(Structured diff data)
***

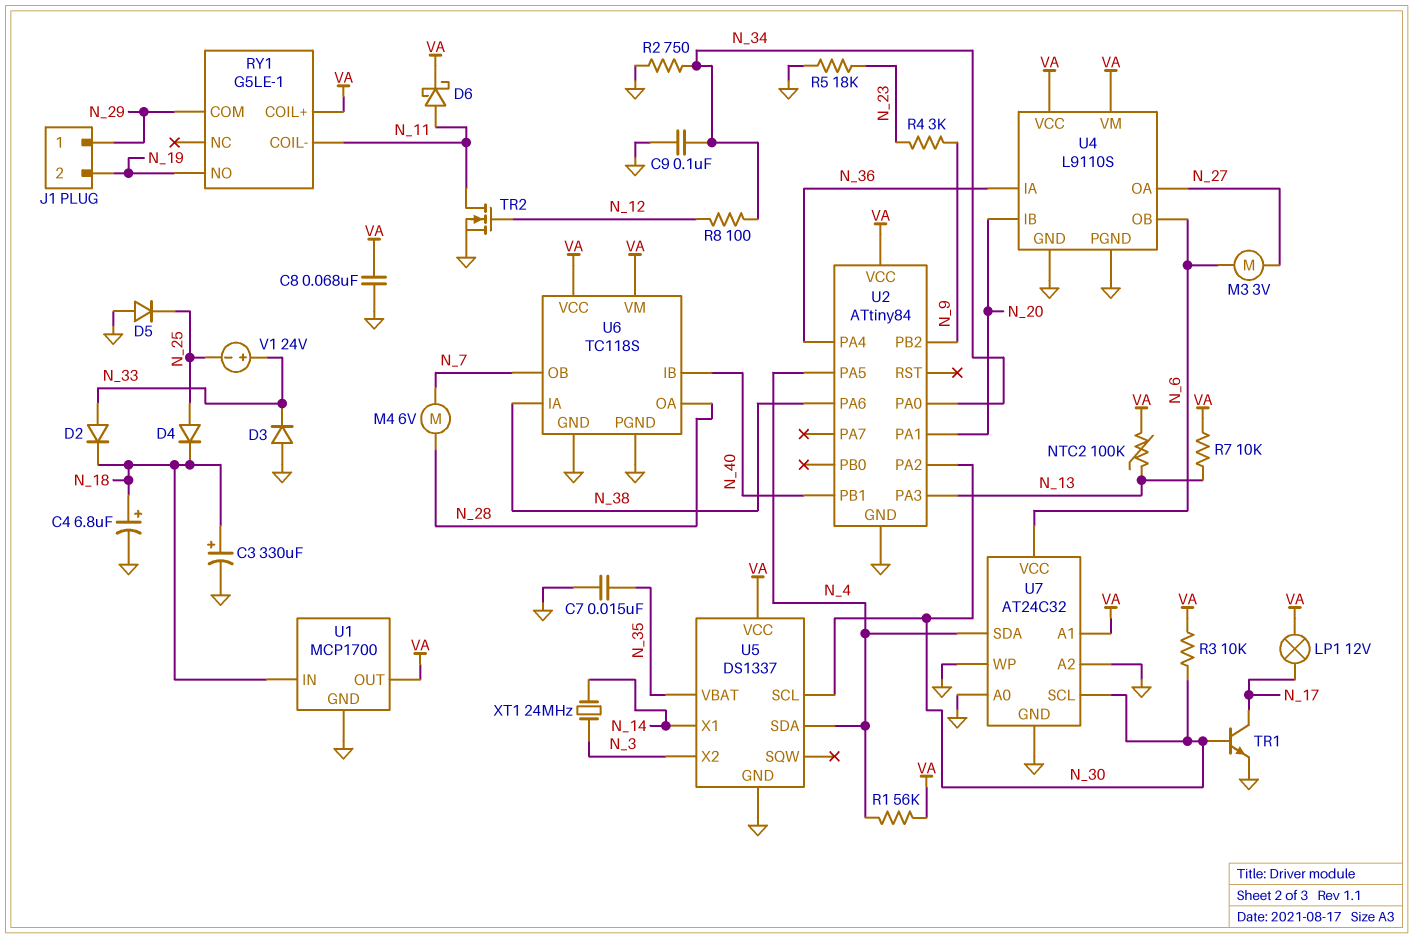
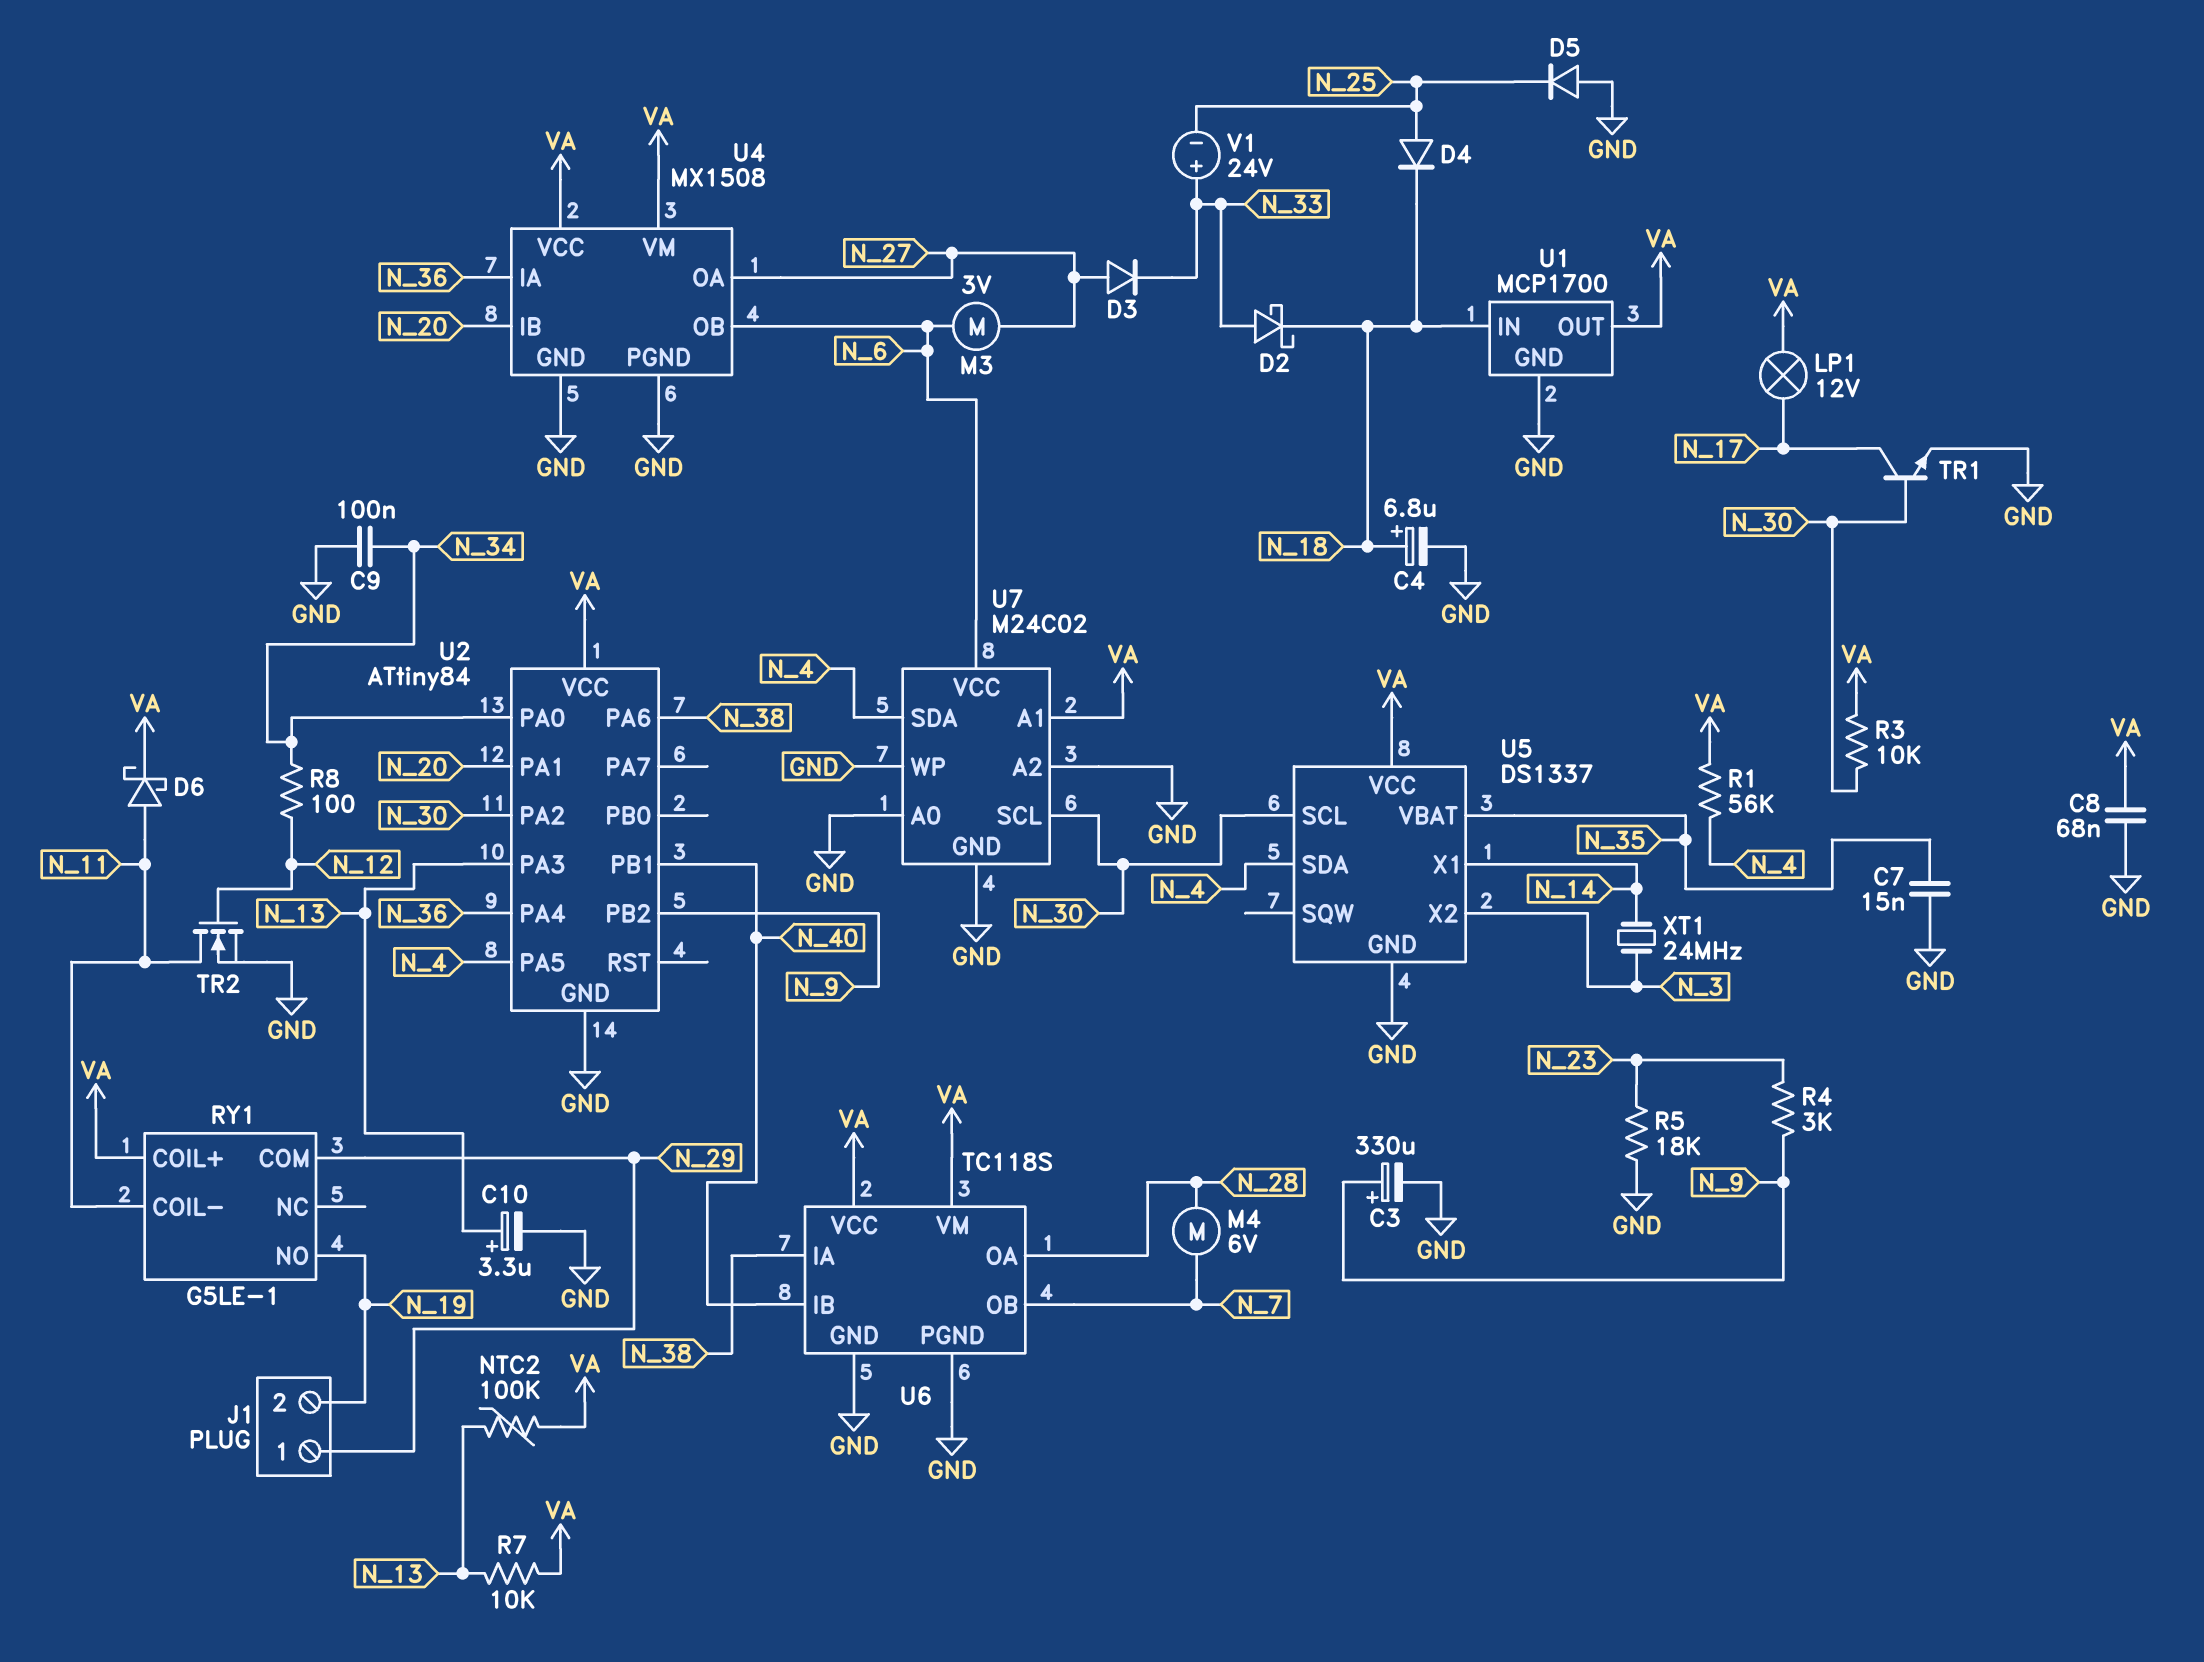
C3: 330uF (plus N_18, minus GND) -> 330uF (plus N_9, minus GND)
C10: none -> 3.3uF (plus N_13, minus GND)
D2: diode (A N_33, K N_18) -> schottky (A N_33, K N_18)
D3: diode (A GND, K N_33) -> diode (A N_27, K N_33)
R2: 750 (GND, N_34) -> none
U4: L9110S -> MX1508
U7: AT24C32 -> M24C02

***

- _TASK TO COMPLETE_
Before printing anything, remove the pictures; then print all the records exactly.

- _SOLUTION FOR THIS TASK_
C3: 330uF (plus N_18, minus GND) -> 330uF (plus N_9, minus GND)
C10: none -> 3.3uF (plus N_13, minus GND)
D2: diode (A N_33, K N_18) -> schottky (A N_33, K N_18)
D3: diode (A GND, K N_33) -> diode (A N_27, K N_33)
R2: 750 (GND, N_34) -> none
U4: L9110S -> MX1508
U7: AT24C32 -> M24C02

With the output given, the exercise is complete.